Shape position tracking data:
#####

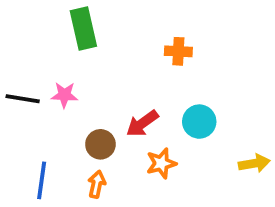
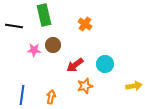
orange cross: (178, 51) -> (85, 24), moved, turned 32
black line: (23, 99) -> (14, 26), moved
brown circle: (100, 144) -> (53, 45), moved

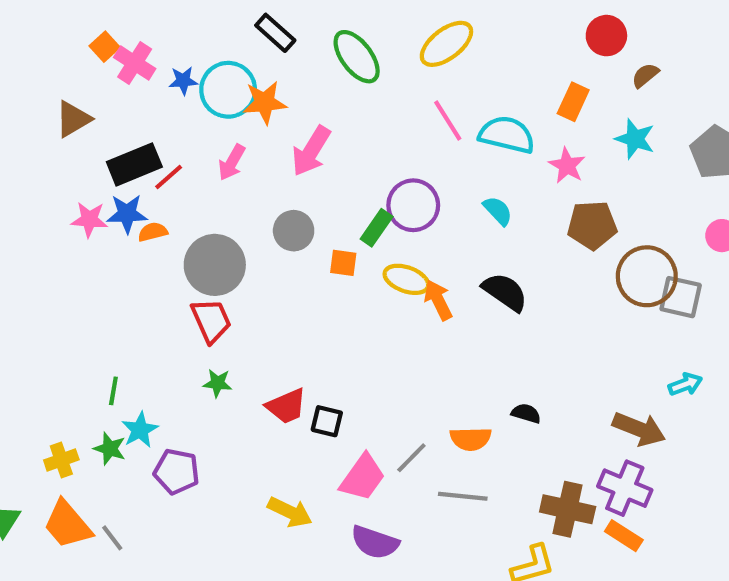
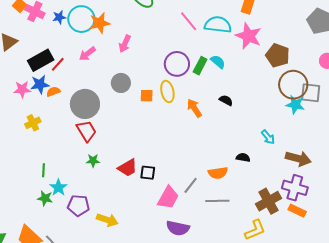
cyan star: (635, 139) -> (295, 105), moved
pink arrow: (311, 151) -> (125, 44), size x0.7
pink arrow: (232, 162) -> (87, 54), turned 30
pink star: (567, 166) -> (249, 36), size x1.5
brown pentagon: (592, 225) -> (278, 55), moved, turned 30
green rectangle: (377, 228) -> (200, 66), moved
yellow ellipse: (406, 279) -> (167, 91), moved, turned 65
black semicircle: (505, 292) -> (226, 100), size x0.6
cyan arrow: (685, 384) -> (268, 137), moved, turned 77
yellow cross: (61, 460) -> (33, 123), moved
brown cross: (568, 509) -> (269, 201), turned -35
yellow arrow: (290, 512) -> (107, 220), moved

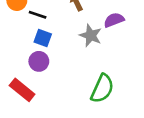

#####

◆ Exercise ◆
Only the lines from the one with "black semicircle: (505, 292)" through the final line of the entries above are to be repeated, exactly as written and without pictures.

◆ Completed task ◆
black semicircle: (505, 292) -> (226, 100), size x0.6
cyan arrow: (685, 384) -> (268, 137), moved, turned 77
yellow cross: (61, 460) -> (33, 123), moved
brown cross: (568, 509) -> (269, 201), turned -35
yellow arrow: (290, 512) -> (107, 220), moved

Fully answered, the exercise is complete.